**DATA IN THIS EXERCISE**
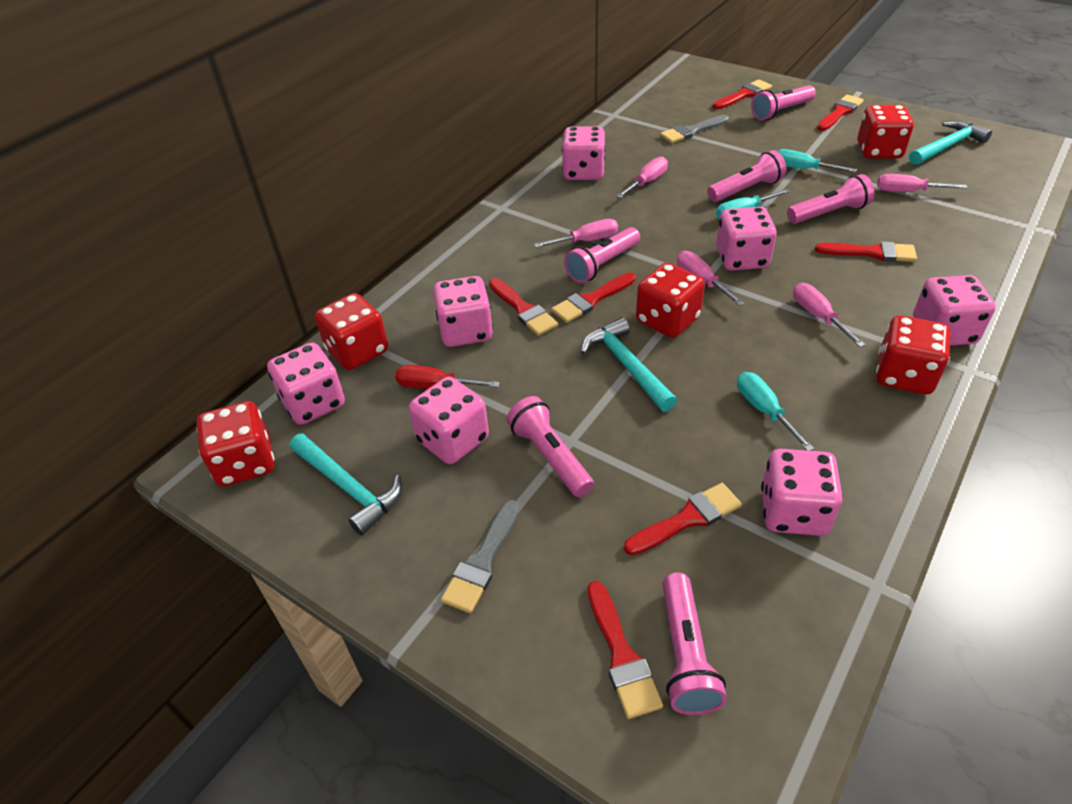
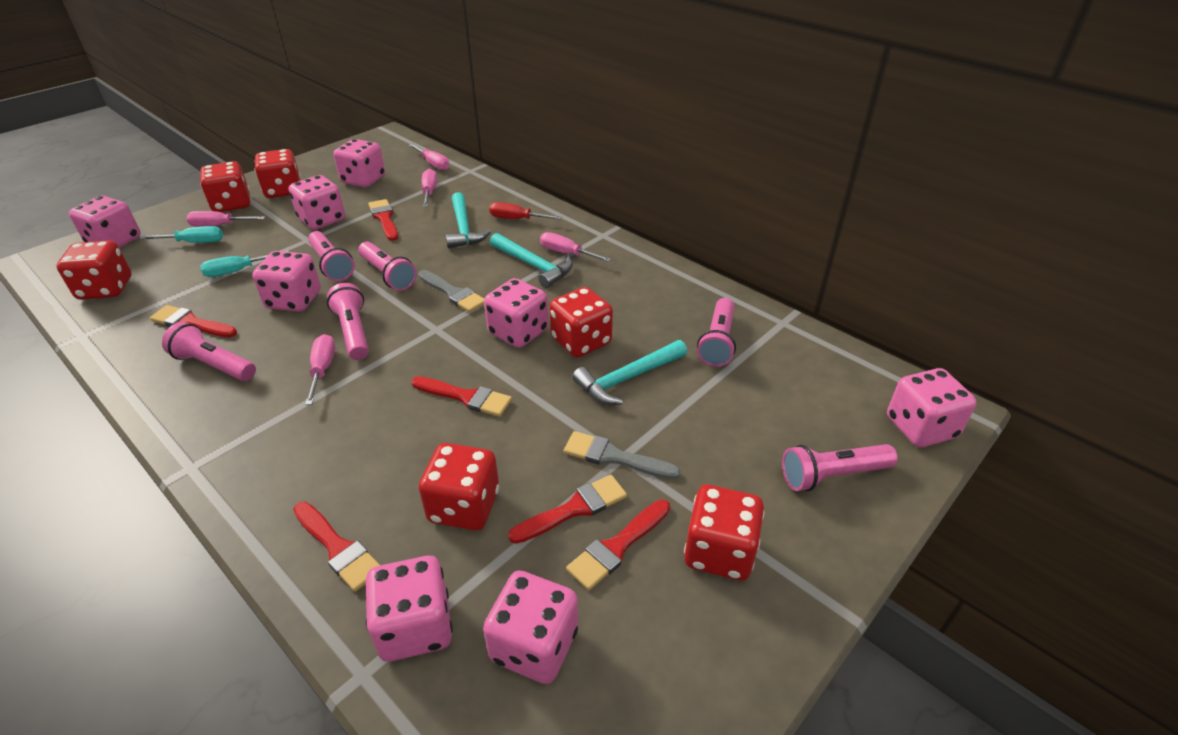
pink dice: 7 -> 8
red brush: 7 -> 6
red dice: 5 -> 6
turquoise screwdriver: 3 -> 2

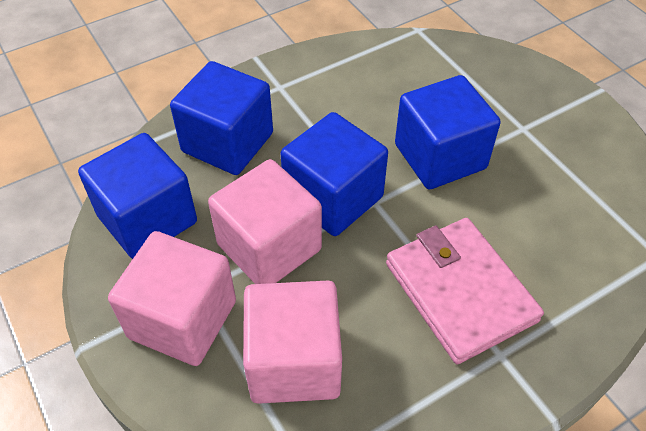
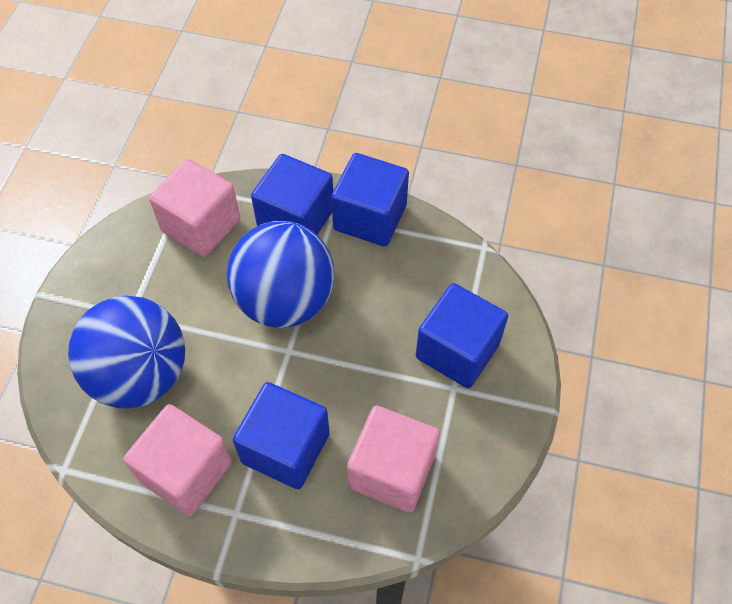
blue ball: 0 -> 2
pink wallet: 1 -> 0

**PROBLEM TO SOLVE**
Transcribe the entries above verbatim, omitting their pictures.

**FINAL ANSWER**
pink dice: 7 -> 8
red brush: 7 -> 6
red dice: 5 -> 6
turquoise screwdriver: 3 -> 2

blue ball: 0 -> 2
pink wallet: 1 -> 0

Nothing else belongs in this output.